>>>>
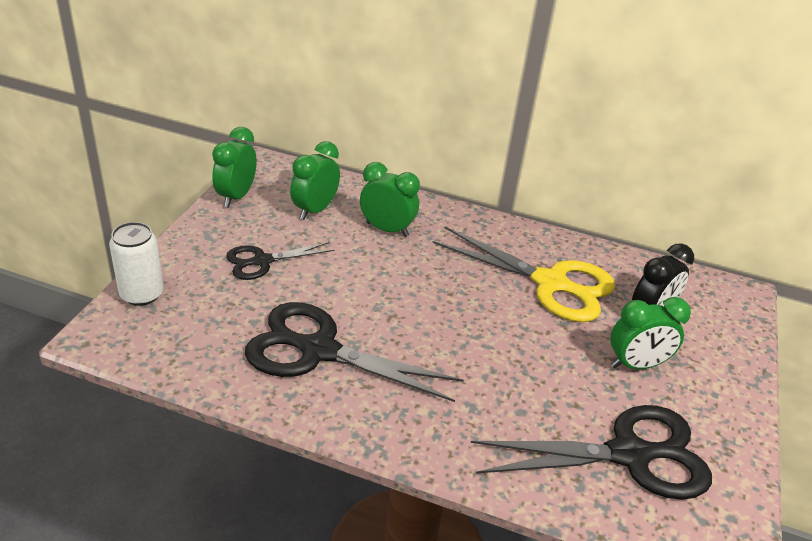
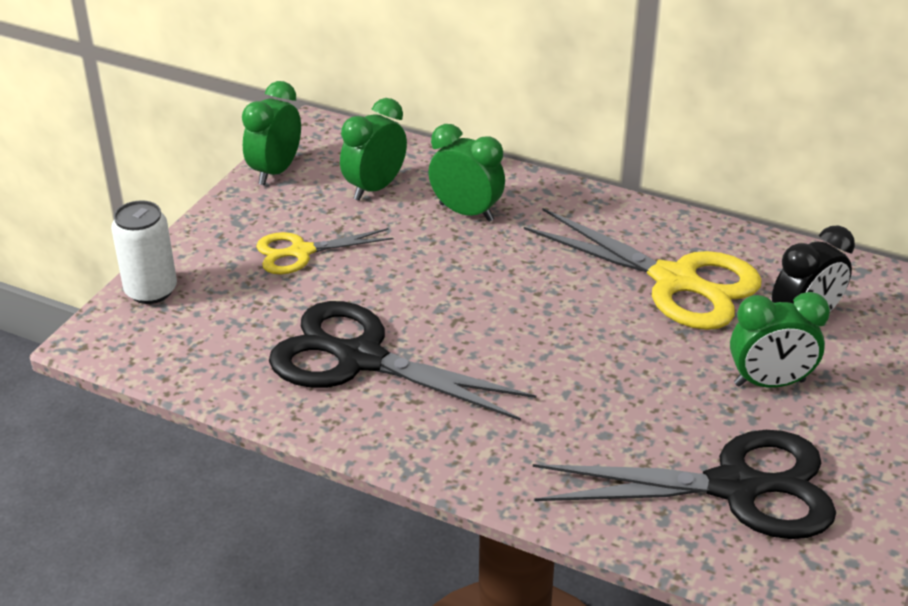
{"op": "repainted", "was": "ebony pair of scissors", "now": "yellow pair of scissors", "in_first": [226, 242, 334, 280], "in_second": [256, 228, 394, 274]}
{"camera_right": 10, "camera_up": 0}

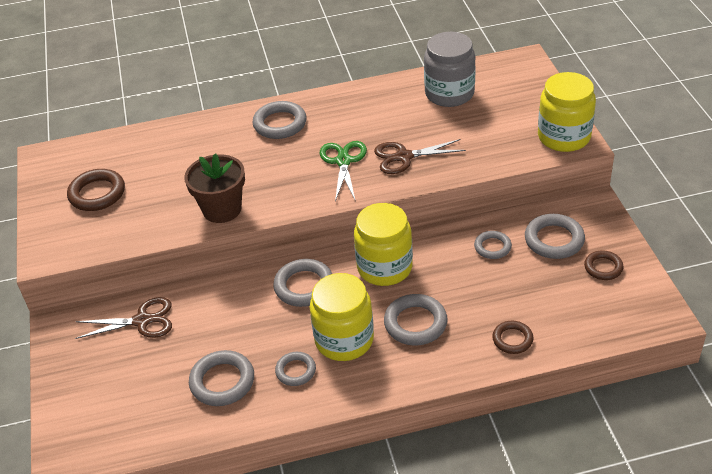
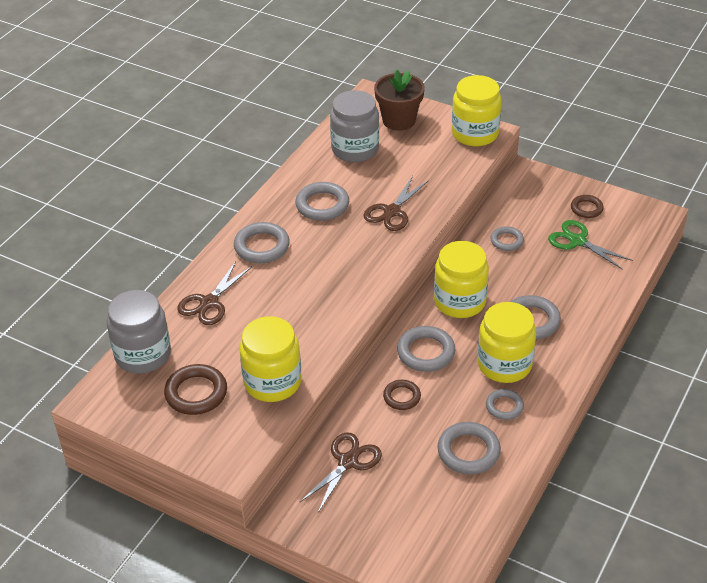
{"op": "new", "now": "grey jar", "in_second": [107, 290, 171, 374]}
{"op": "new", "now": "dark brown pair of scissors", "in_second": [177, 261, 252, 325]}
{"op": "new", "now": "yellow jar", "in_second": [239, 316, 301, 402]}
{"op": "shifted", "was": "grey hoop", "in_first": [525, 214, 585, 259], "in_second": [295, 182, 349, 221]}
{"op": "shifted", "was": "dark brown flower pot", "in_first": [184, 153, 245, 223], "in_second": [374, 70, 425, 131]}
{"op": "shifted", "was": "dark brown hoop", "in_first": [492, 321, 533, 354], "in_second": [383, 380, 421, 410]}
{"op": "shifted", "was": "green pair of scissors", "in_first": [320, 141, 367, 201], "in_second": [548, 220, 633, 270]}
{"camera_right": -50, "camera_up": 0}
<<<<
Assignment
Wherever a picture appears, omit it; copy the rest of the data exactly.

Solution for this problem
{"op": "repainted", "was": "ebony pair of scissors", "now": "yellow pair of scissors", "in_first": [226, 242, 334, 280], "in_second": [256, 228, 394, 274]}
{"camera_right": 10, "camera_up": 0}

{"op": "new", "now": "grey jar", "in_second": [107, 290, 171, 374]}
{"op": "new", "now": "dark brown pair of scissors", "in_second": [177, 261, 252, 325]}
{"op": "new", "now": "yellow jar", "in_second": [239, 316, 301, 402]}
{"op": "shifted", "was": "grey hoop", "in_first": [525, 214, 585, 259], "in_second": [295, 182, 349, 221]}
{"op": "shifted", "was": "dark brown flower pot", "in_first": [184, 153, 245, 223], "in_second": [374, 70, 425, 131]}
{"op": "shifted", "was": "dark brown hoop", "in_first": [492, 321, 533, 354], "in_second": [383, 380, 421, 410]}
{"op": "shifted", "was": "green pair of scissors", "in_first": [320, 141, 367, 201], "in_second": [548, 220, 633, 270]}
{"camera_right": -50, "camera_up": 0}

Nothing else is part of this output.